- What is needed:
The records that follow must be reproduced in full, with every picture excluded.

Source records
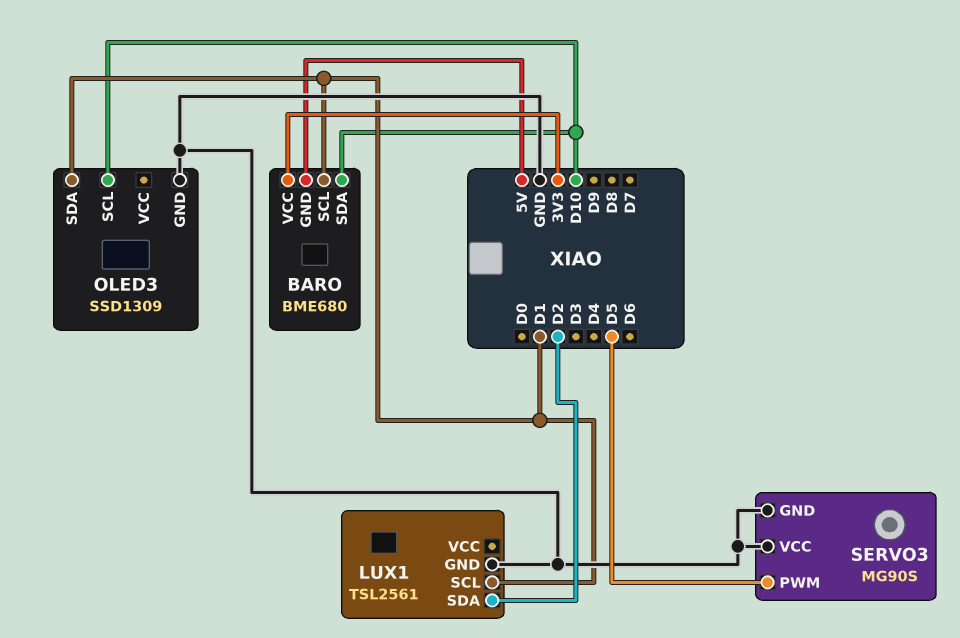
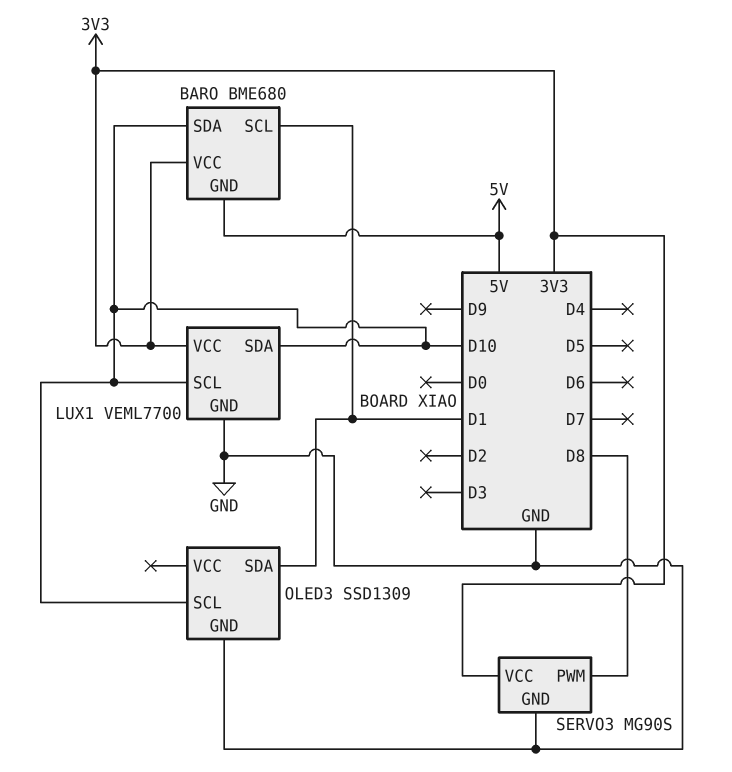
LUX1: TSL2561 -> VEML7700
LUX1 pin SCL: D1 -> D10
LUX1 pin SDA: D2 -> D10
LUX1 pin VCC: none -> 3V3
SERVO3 pin PWM: D5 -> D8
SERVO3 pin VCC: GND -> 3V3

- Reply to the exercise:
LUX1: TSL2561 -> VEML7700
LUX1 pin SCL: D1 -> D10
LUX1 pin SDA: D2 -> D10
LUX1 pin VCC: none -> 3V3
SERVO3 pin PWM: D5 -> D8
SERVO3 pin VCC: GND -> 3V3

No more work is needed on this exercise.